▶ [PROMPT]
Word for word, set down the full listing below.

▶ [RECORDS SUPPLIED]
•••••

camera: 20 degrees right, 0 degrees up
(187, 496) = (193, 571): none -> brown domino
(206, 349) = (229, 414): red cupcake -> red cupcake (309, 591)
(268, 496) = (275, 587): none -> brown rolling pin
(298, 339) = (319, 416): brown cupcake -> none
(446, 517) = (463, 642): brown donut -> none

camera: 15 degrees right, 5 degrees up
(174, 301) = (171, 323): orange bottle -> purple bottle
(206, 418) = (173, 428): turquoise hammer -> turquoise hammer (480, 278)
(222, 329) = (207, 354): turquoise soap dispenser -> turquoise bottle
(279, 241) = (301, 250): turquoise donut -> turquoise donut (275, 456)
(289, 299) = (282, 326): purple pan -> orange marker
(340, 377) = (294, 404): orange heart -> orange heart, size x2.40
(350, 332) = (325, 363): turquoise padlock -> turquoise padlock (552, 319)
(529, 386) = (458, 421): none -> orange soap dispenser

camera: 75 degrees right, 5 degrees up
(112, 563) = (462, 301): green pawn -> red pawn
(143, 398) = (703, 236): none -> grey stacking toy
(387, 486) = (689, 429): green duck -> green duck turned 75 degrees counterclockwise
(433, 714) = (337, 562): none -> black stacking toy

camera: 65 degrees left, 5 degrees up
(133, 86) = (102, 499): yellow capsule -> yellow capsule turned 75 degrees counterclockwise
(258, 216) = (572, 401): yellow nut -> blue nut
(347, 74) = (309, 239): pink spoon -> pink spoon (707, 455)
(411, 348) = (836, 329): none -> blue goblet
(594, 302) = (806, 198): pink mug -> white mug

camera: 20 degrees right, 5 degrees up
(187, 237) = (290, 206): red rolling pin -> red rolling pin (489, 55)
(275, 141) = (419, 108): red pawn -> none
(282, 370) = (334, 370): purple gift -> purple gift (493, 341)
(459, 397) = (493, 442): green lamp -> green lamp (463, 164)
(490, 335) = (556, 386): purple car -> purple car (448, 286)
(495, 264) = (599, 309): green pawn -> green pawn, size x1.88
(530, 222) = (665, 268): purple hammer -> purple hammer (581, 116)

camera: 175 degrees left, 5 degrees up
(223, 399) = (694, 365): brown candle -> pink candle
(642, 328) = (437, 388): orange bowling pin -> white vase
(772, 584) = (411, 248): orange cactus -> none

•••••

▶ [FINISHED TASK]
camera: 20 degrees right, 0 degrees up
(187, 496) = (193, 571): none -> brown domino
(206, 349) = (229, 414): red cupcake -> red cupcake (309, 591)
(268, 496) = (275, 587): none -> brown rolling pin
(298, 339) = (319, 416): brown cupcake -> none
(446, 517) = (463, 642): brown donut -> none

camera: 15 degrees right, 5 degrees up
(174, 301) = (171, 323): orange bottle -> purple bottle
(206, 418) = (173, 428): turquoise hammer -> turquoise hammer (480, 278)
(222, 329) = (207, 354): turquoise soap dispenser -> turquoise bottle
(279, 241) = (301, 250): turquoise donut -> turquoise donut (275, 456)
(289, 299) = (282, 326): purple pan -> orange marker
(340, 377) = (294, 404): orange heart -> orange heart, size x2.40
(350, 332) = (325, 363): turquoise padlock -> turquoise padlock (552, 319)
(529, 386) = (458, 421): none -> orange soap dispenser

camera: 75 degrees right, 5 degrees up
(112, 563) = (462, 301): green pawn -> red pawn
(143, 398) = (703, 236): none -> grey stacking toy
(387, 486) = (689, 429): green duck -> green duck turned 75 degrees counterclockwise
(433, 714) = (337, 562): none -> black stacking toy

camera: 65 degrees left, 5 degrees up
(133, 86) = (102, 499): yellow capsule -> yellow capsule turned 75 degrees counterclockwise
(258, 216) = (572, 401): yellow nut -> blue nut
(347, 74) = (309, 239): pink spoon -> pink spoon (707, 455)
(411, 348) = (836, 329): none -> blue goblet
(594, 302) = (806, 198): pink mug -> white mug

camera: 20 degrees right, 5 degrees up
(187, 237) = (290, 206): red rolling pin -> red rolling pin (489, 55)
(275, 141) = (419, 108): red pawn -> none
(282, 370) = (334, 370): purple gift -> purple gift (493, 341)
(459, 397) = (493, 442): green lamp -> green lamp (463, 164)
(490, 335) = (556, 386): purple car -> purple car (448, 286)
(495, 264) = (599, 309): green pawn -> green pawn, size x1.88
(530, 222) = (665, 268): purple hammer -> purple hammer (581, 116)

camera: 175 degrees left, 5 degrees up
(223, 399) = (694, 365): brown candle -> pink candle
(642, 328) = (437, 388): orange bowling pin -> white vase
(772, 584) = (411, 248): orange cactus -> none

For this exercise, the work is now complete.